**Exercise data:**
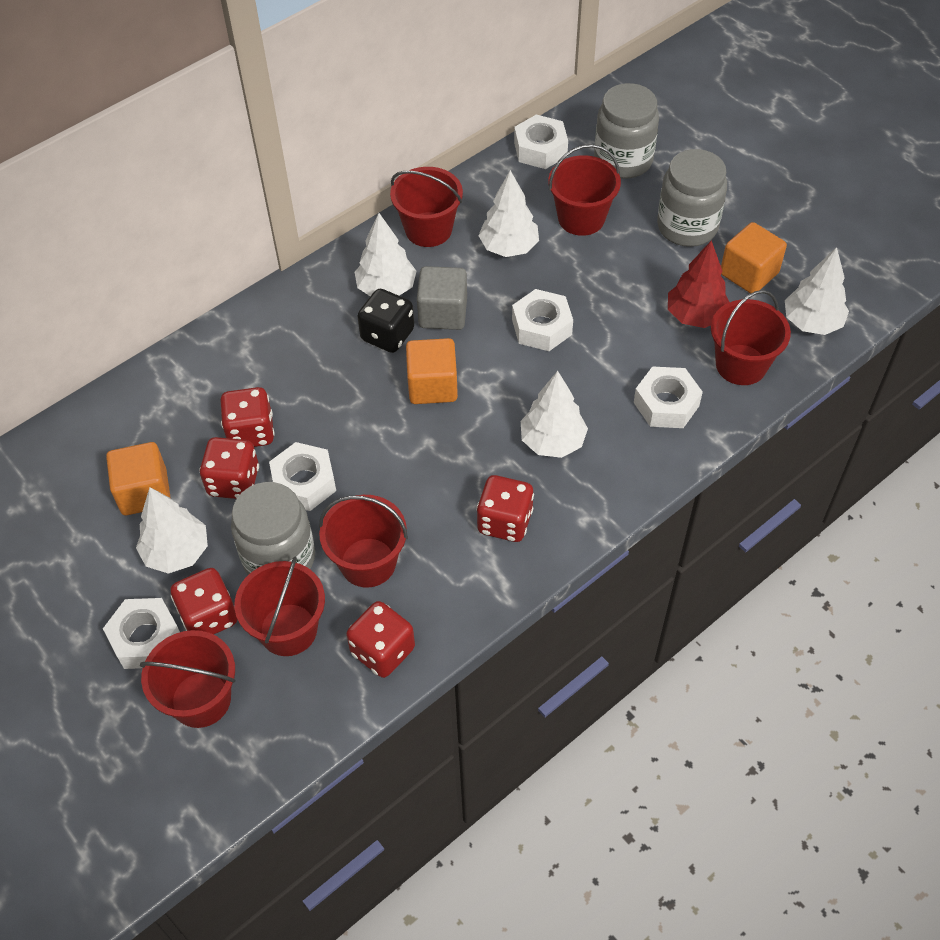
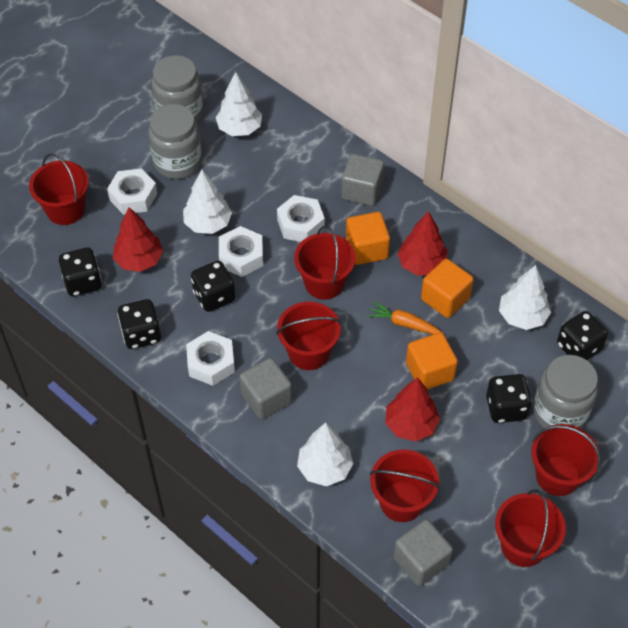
black dice: 1 -> 5
grey cube: 1 -> 3
orange carrot: 0 -> 1
red dice: 5 -> 0
red tree: 1 -> 3
white nut: 5 -> 4
white tree: 5 -> 4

**What to do:** In the copy, no pictures should appear; the records themselves must be repeated exactly.

**Output of the task:**
black dice: 1 -> 5
grey cube: 1 -> 3
orange carrot: 0 -> 1
red dice: 5 -> 0
red tree: 1 -> 3
white nut: 5 -> 4
white tree: 5 -> 4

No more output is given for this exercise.